Task to complete – Leaving the pictures aside, reproduce the data in full and word for word.

Records –
==============================
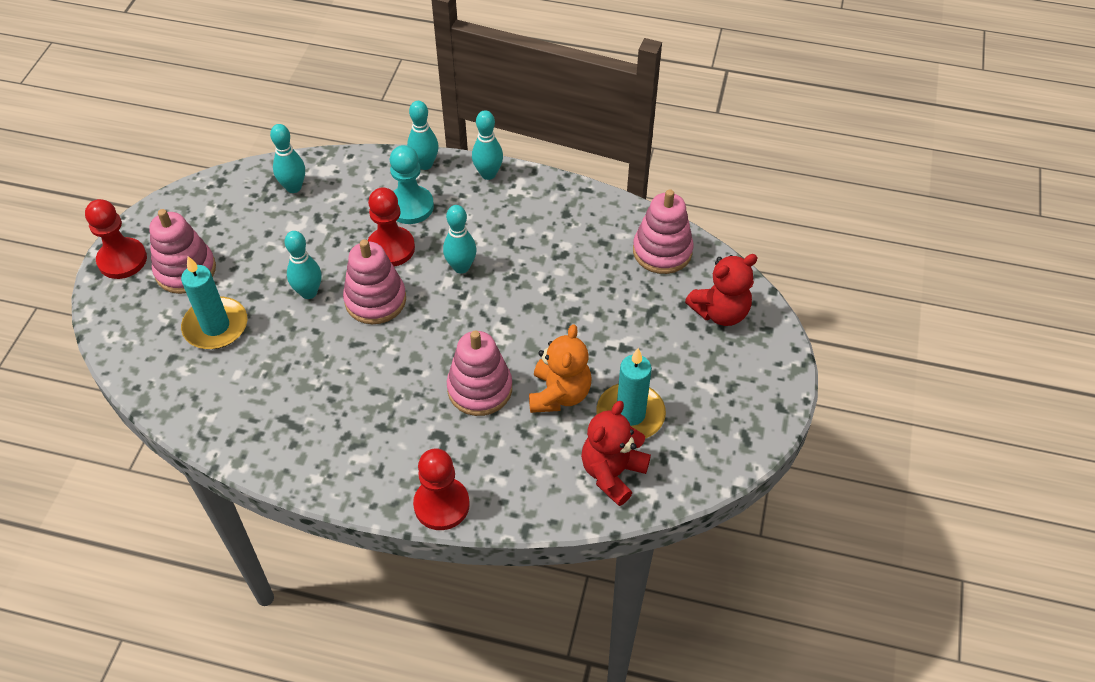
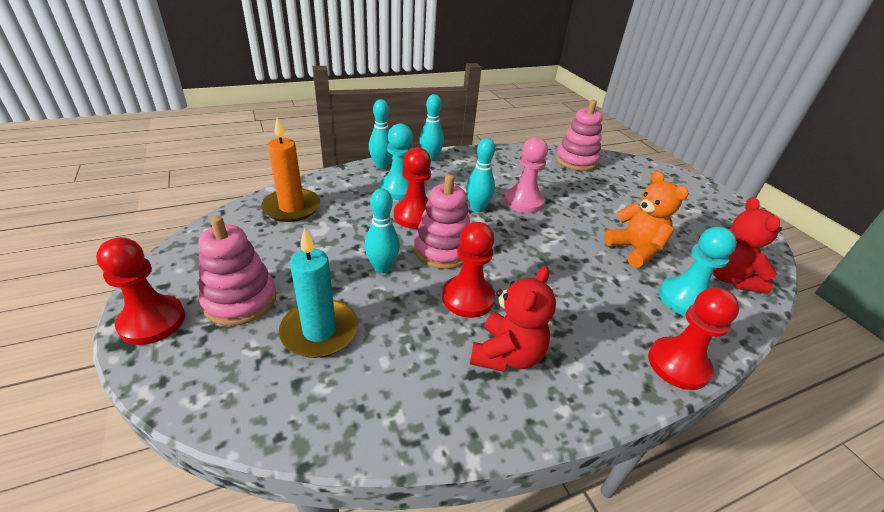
camera: 40 degrees left, 15 degrees down
(293, 187) = (292, 207): turquoise bowling pin -> orange candle
(346, 357) = (468, 298): none -> red pawn
(480, 389) = (587, 271): pink stacking toy -> none
(519, 281) = (523, 202): none -> pink pawn
(532, 464) = (684, 299): none -> turquoise pawn
(630, 414) = (685, 241): turquoise candle -> none
(720, 312) = (644, 175): red teddy bear -> red teddy bear (507, 355)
==============================
Answer to the exercise –
camera: 40 degrees left, 15 degrees down
(293, 187) = (292, 207): turquoise bowling pin -> orange candle
(346, 357) = (468, 298): none -> red pawn
(480, 389) = (587, 271): pink stacking toy -> none
(519, 281) = (523, 202): none -> pink pawn
(532, 464) = (684, 299): none -> turquoise pawn
(630, 414) = (685, 241): turquoise candle -> none
(720, 312) = (644, 175): red teddy bear -> red teddy bear (507, 355)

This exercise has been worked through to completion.